----- Information -----

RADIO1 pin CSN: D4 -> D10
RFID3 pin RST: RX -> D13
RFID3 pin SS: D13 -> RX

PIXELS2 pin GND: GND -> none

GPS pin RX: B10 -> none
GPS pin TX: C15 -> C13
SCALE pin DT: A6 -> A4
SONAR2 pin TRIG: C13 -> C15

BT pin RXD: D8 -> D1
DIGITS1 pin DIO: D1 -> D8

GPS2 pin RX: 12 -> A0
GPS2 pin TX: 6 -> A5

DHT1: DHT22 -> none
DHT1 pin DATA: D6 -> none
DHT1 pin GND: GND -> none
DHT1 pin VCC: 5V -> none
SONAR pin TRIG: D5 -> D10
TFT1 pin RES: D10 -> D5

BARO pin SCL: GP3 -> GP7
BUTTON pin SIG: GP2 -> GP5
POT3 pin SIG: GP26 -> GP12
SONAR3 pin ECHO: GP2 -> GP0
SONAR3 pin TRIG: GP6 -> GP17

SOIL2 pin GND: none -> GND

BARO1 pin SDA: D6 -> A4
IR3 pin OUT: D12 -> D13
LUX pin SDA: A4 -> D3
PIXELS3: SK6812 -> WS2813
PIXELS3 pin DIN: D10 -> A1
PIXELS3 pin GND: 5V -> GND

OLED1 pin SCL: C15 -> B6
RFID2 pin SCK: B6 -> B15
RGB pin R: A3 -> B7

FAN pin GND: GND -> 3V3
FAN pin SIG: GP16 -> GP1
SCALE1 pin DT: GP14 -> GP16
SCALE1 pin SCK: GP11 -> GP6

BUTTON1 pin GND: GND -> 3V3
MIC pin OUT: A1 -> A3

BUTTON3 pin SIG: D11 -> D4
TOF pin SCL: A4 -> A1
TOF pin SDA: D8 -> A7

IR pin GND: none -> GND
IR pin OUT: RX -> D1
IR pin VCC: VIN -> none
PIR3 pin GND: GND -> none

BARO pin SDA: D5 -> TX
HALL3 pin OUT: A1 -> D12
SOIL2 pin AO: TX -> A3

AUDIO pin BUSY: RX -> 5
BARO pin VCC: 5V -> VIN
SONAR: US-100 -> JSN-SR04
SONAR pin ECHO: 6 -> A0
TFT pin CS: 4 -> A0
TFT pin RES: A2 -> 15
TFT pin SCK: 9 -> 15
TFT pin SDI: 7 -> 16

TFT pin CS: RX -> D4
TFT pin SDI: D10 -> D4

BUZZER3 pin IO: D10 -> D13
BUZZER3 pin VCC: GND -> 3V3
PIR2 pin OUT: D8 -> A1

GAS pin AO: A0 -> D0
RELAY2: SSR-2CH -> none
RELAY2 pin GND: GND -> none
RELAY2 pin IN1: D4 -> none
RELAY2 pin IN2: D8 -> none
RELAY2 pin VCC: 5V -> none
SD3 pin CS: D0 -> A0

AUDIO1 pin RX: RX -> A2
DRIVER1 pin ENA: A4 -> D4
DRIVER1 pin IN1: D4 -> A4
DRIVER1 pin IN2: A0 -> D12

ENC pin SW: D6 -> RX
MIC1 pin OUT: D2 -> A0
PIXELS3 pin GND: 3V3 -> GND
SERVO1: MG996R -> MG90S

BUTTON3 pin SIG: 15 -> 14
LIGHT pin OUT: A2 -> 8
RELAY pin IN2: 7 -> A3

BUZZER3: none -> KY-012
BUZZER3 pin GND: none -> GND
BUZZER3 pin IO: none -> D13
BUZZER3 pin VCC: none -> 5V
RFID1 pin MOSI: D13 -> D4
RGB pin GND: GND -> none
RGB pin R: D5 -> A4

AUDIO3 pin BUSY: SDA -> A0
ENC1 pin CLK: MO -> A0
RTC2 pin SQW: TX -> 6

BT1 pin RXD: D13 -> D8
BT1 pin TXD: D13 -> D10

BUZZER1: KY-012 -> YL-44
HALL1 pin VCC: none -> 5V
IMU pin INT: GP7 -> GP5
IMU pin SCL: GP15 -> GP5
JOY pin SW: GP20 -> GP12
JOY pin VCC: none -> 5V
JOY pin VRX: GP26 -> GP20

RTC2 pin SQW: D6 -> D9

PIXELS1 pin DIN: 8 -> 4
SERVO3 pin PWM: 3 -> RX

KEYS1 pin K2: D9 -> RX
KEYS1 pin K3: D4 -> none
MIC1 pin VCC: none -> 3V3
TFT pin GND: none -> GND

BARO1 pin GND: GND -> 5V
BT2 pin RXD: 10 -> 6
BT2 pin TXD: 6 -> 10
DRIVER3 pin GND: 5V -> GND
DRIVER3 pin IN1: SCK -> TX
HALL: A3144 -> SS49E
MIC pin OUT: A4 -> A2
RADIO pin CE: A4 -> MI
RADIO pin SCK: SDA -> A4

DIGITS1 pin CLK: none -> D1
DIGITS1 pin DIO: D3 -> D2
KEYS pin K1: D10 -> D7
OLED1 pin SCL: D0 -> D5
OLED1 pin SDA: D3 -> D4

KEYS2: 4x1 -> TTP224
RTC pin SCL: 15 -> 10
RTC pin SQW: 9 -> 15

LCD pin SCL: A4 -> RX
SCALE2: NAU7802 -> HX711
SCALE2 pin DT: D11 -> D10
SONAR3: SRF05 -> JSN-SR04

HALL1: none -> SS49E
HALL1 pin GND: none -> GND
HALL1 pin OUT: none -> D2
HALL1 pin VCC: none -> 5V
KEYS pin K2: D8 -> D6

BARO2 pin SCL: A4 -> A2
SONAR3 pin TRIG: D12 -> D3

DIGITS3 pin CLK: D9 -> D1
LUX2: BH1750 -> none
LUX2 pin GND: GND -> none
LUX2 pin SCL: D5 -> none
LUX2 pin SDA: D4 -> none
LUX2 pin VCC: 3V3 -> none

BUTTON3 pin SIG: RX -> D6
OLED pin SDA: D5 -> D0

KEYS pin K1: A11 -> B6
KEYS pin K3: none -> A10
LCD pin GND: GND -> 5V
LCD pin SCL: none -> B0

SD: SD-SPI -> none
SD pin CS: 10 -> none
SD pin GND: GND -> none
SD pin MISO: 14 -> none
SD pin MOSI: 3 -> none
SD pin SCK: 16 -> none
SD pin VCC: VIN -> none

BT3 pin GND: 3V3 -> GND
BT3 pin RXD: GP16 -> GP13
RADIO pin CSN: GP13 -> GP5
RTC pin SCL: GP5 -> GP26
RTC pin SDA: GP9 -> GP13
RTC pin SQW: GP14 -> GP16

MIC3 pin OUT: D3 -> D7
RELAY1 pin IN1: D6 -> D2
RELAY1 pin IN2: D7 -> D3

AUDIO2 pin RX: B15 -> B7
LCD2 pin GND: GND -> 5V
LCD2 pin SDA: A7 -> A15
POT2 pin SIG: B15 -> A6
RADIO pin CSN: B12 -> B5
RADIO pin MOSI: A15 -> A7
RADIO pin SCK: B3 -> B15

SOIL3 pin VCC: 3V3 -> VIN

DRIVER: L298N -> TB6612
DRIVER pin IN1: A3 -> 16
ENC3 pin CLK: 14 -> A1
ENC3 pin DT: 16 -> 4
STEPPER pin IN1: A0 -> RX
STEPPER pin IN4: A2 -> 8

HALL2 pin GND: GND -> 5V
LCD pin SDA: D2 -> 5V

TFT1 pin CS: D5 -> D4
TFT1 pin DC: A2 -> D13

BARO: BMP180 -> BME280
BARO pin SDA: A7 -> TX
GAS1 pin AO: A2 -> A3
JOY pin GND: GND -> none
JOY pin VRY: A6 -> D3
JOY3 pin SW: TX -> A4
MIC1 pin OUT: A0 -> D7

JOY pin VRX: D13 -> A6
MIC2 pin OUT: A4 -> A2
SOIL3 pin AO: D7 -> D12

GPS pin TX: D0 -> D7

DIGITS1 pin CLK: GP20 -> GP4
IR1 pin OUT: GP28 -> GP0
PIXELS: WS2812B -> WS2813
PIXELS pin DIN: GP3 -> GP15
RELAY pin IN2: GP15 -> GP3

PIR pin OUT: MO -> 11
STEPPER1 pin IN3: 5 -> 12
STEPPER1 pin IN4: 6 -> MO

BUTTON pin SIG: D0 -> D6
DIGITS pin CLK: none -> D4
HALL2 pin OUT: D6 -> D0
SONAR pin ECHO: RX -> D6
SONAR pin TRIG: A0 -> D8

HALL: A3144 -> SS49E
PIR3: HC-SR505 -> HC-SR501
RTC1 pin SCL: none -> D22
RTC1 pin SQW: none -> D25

-----

**Description of the task:** Of the entries listed above, reproduce only the lines starting at the line containing "SONAR pin ECHO: 6 -> A0" and ending at the line containing "HALL1 pin OUT: none -> D2". Include both, exactly as they stand.

**Answer to this problem:**
SONAR pin ECHO: 6 -> A0
TFT pin CS: 4 -> A0
TFT pin RES: A2 -> 15
TFT pin SCK: 9 -> 15
TFT pin SDI: 7 -> 16

TFT pin CS: RX -> D4
TFT pin SDI: D10 -> D4

BUZZER3 pin IO: D10 -> D13
BUZZER3 pin VCC: GND -> 3V3
PIR2 pin OUT: D8 -> A1

GAS pin AO: A0 -> D0
RELAY2: SSR-2CH -> none
RELAY2 pin GND: GND -> none
RELAY2 pin IN1: D4 -> none
RELAY2 pin IN2: D8 -> none
RELAY2 pin VCC: 5V -> none
SD3 pin CS: D0 -> A0

AUDIO1 pin RX: RX -> A2
DRIVER1 pin ENA: A4 -> D4
DRIVER1 pin IN1: D4 -> A4
DRIVER1 pin IN2: A0 -> D12

ENC pin SW: D6 -> RX
MIC1 pin OUT: D2 -> A0
PIXELS3 pin GND: 3V3 -> GND
SERVO1: MG996R -> MG90S

BUTTON3 pin SIG: 15 -> 14
LIGHT pin OUT: A2 -> 8
RELAY pin IN2: 7 -> A3

BUZZER3: none -> KY-012
BUZZER3 pin GND: none -> GND
BUZZER3 pin IO: none -> D13
BUZZER3 pin VCC: none -> 5V
RFID1 pin MOSI: D13 -> D4
RGB pin GND: GND -> none
RGB pin R: D5 -> A4

AUDIO3 pin BUSY: SDA -> A0
ENC1 pin CLK: MO -> A0
RTC2 pin SQW: TX -> 6

BT1 pin RXD: D13 -> D8
BT1 pin TXD: D13 -> D10

BUZZER1: KY-012 -> YL-44
HALL1 pin VCC: none -> 5V
IMU pin INT: GP7 -> GP5
IMU pin SCL: GP15 -> GP5
JOY pin SW: GP20 -> GP12
JOY pin VCC: none -> 5V
JOY pin VRX: GP26 -> GP20

RTC2 pin SQW: D6 -> D9

PIXELS1 pin DIN: 8 -> 4
SERVO3 pin PWM: 3 -> RX

KEYS1 pin K2: D9 -> RX
KEYS1 pin K3: D4 -> none
MIC1 pin VCC: none -> 3V3
TFT pin GND: none -> GND

BARO1 pin GND: GND -> 5V
BT2 pin RXD: 10 -> 6
BT2 pin TXD: 6 -> 10
DRIVER3 pin GND: 5V -> GND
DRIVER3 pin IN1: SCK -> TX
HALL: A3144 -> SS49E
MIC pin OUT: A4 -> A2
RADIO pin CE: A4 -> MI
RADIO pin SCK: SDA -> A4

DIGITS1 pin CLK: none -> D1
DIGITS1 pin DIO: D3 -> D2
KEYS pin K1: D10 -> D7
OLED1 pin SCL: D0 -> D5
OLED1 pin SDA: D3 -> D4

KEYS2: 4x1 -> TTP224
RTC pin SCL: 15 -> 10
RTC pin SQW: 9 -> 15

LCD pin SCL: A4 -> RX
SCALE2: NAU7802 -> HX711
SCALE2 pin DT: D11 -> D10
SONAR3: SRF05 -> JSN-SR04

HALL1: none -> SS49E
HALL1 pin GND: none -> GND
HALL1 pin OUT: none -> D2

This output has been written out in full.